(Image change detection data)
|---|
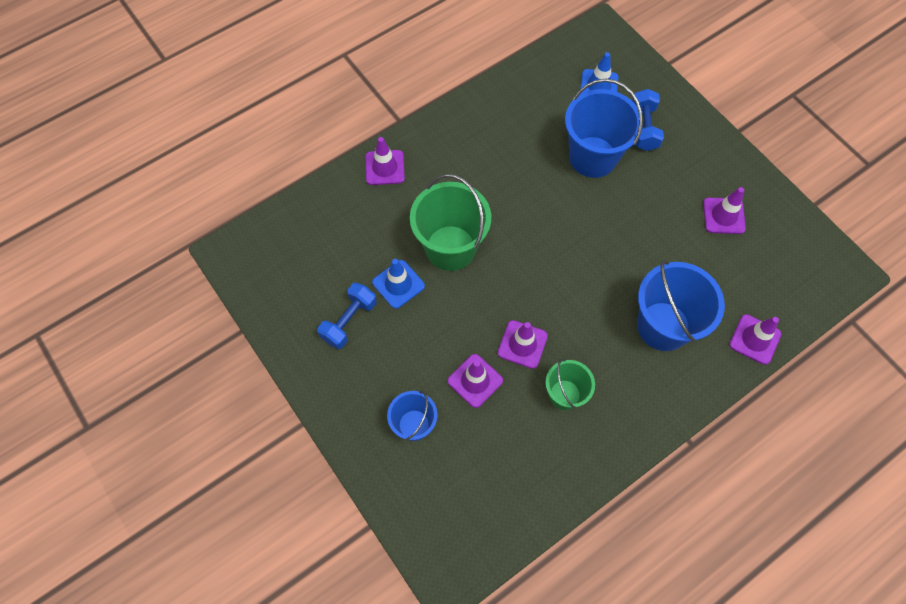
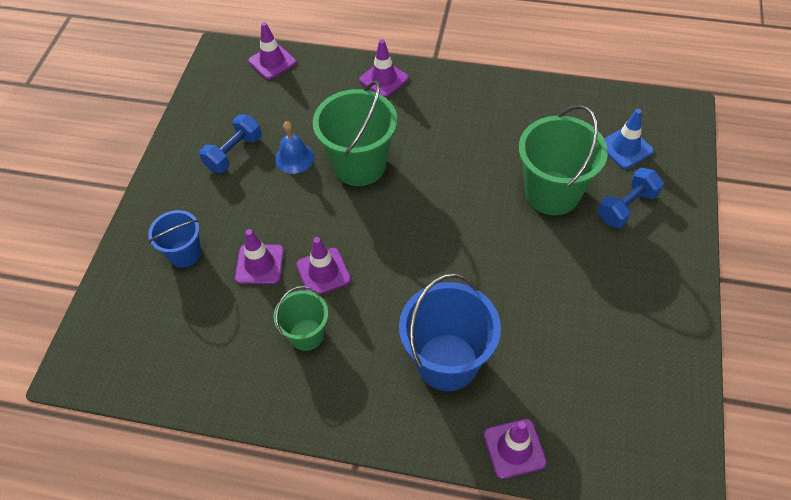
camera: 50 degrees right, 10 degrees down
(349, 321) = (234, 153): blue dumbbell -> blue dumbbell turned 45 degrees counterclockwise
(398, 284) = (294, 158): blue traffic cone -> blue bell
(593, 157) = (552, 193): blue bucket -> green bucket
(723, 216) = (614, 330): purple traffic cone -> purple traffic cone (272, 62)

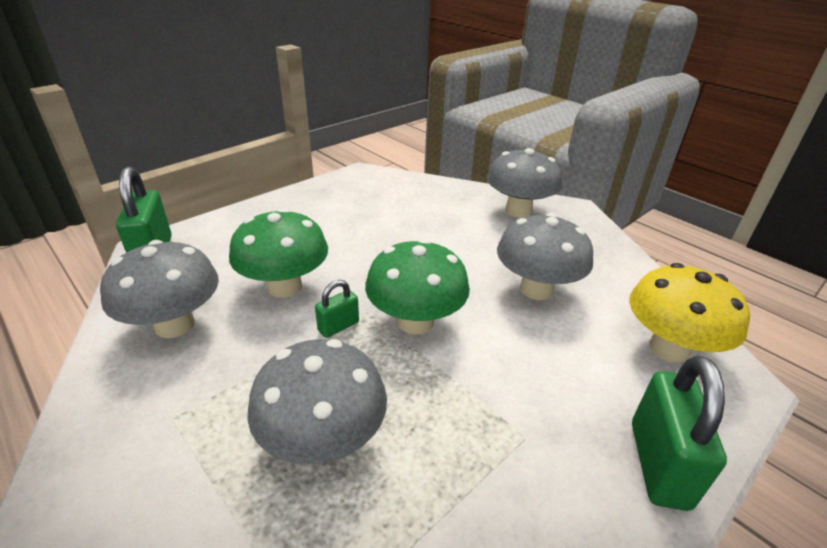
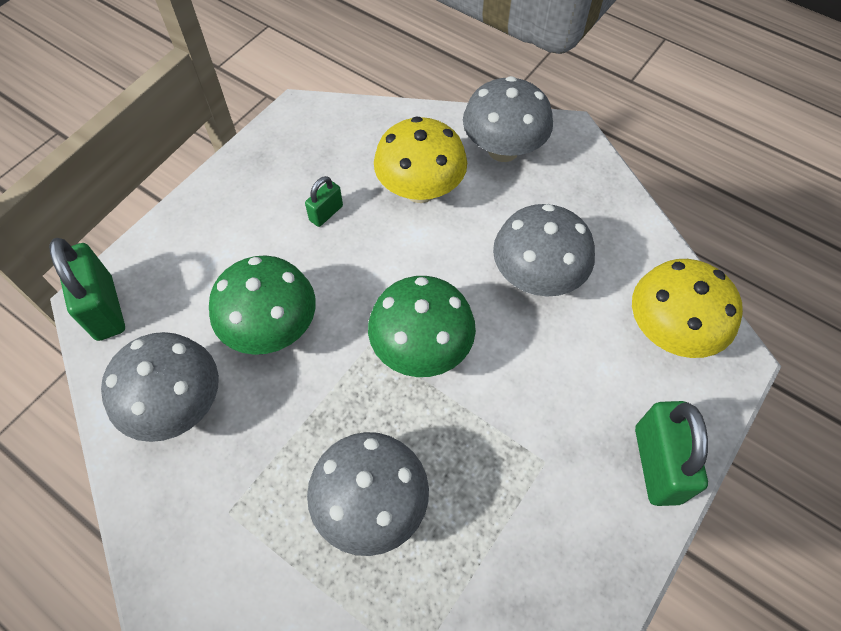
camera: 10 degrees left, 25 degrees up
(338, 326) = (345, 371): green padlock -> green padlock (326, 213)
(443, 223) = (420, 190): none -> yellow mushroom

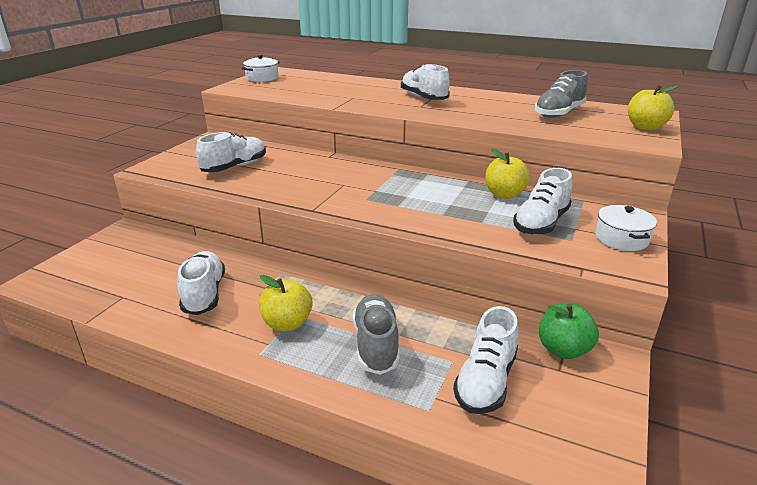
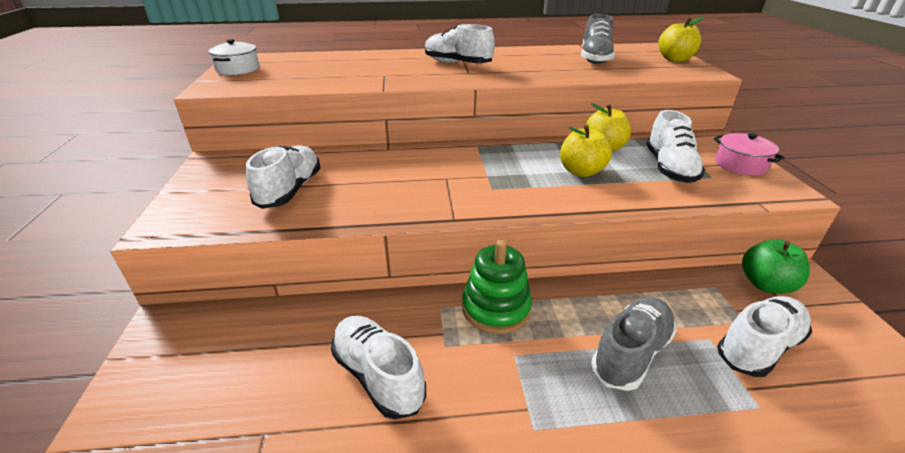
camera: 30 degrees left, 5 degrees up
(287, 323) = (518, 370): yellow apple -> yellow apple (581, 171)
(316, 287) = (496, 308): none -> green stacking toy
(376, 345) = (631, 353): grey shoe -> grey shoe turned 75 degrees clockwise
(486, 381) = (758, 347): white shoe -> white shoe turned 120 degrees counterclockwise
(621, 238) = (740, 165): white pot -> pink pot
|---|
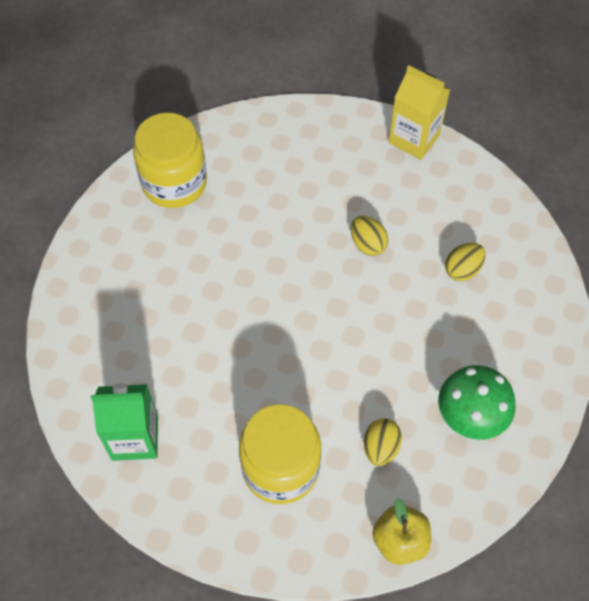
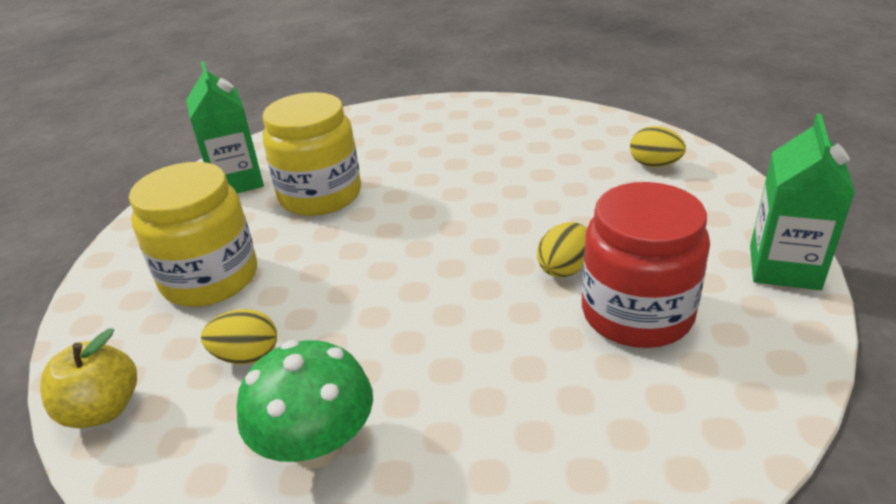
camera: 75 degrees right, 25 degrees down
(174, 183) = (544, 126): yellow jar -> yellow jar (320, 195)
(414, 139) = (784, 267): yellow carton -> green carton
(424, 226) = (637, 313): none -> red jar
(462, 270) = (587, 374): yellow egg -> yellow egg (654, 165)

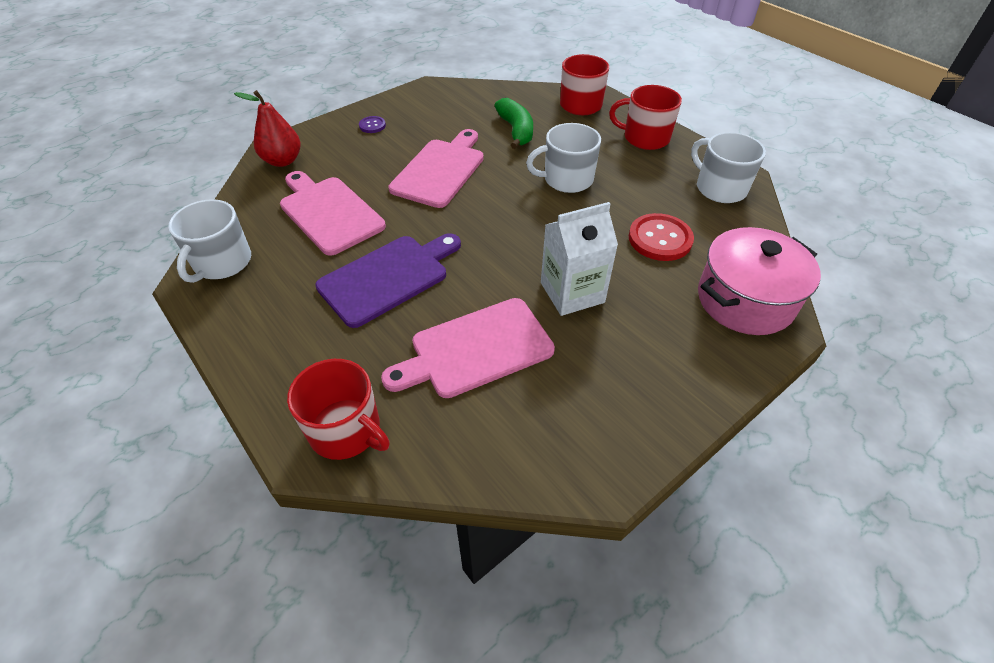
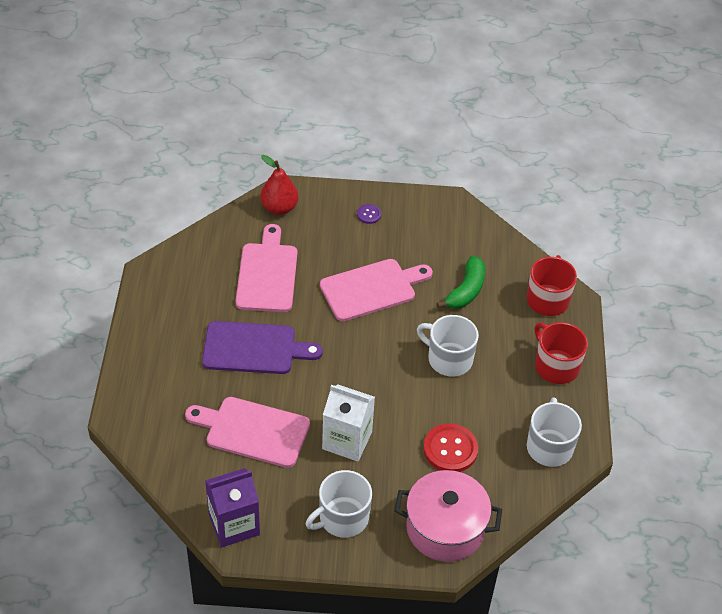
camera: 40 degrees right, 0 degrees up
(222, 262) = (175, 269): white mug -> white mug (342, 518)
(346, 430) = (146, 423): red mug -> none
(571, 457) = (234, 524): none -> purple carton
|---|
Whichever lines of the data include the word "traffic", pull them out.

(398, 284) = (294, 158): blue traffic cone -> blue bell
(723, 216) = (614, 330): purple traffic cone -> purple traffic cone (272, 62)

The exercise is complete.